_Exercise objective_
Please transcribe exactly, and only, the lines of the data below between the line holding "C8: 15nF (GND, VSW) -> 15nF (CT, GND)" and the line holding "U2 pin Q3: OSC -> none", inclusive.

_Dataset records_
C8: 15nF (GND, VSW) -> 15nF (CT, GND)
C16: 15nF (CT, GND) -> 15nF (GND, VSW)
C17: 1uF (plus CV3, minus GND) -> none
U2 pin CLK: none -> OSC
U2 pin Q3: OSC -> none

==

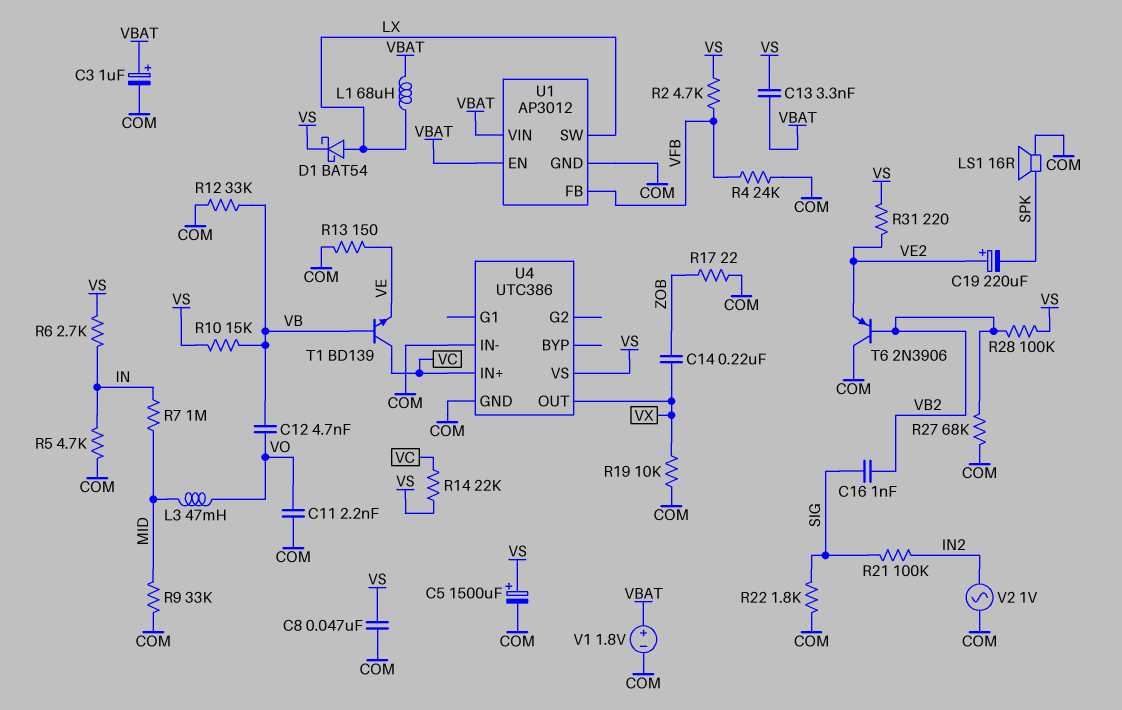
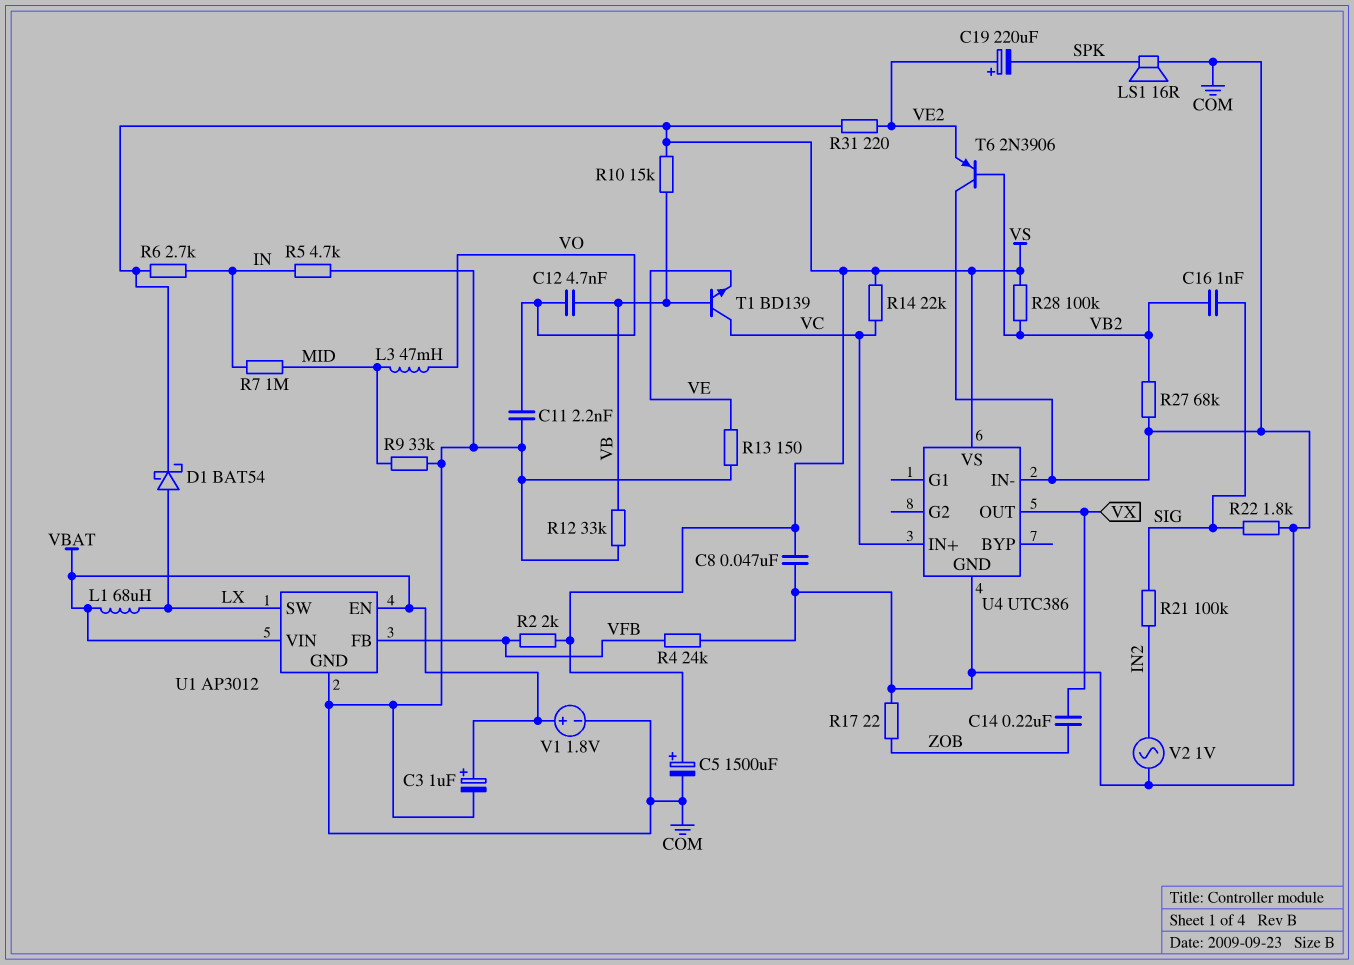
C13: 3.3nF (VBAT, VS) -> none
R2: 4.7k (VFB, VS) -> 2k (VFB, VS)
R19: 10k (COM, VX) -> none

--

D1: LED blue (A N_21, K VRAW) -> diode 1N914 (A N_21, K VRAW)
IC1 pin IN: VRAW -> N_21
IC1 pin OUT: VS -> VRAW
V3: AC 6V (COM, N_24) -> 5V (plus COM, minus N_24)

_Task result_
C8: 15nF (GND, VSW) -> 15nF (CT, GND)
C16: 15nF (CT, GND) -> 15nF (GND, VSW)
C17: 1uF (plus CV3, minus GND) -> none
U2 pin CLK: none -> OSC
U2 pin Q3: OSC -> none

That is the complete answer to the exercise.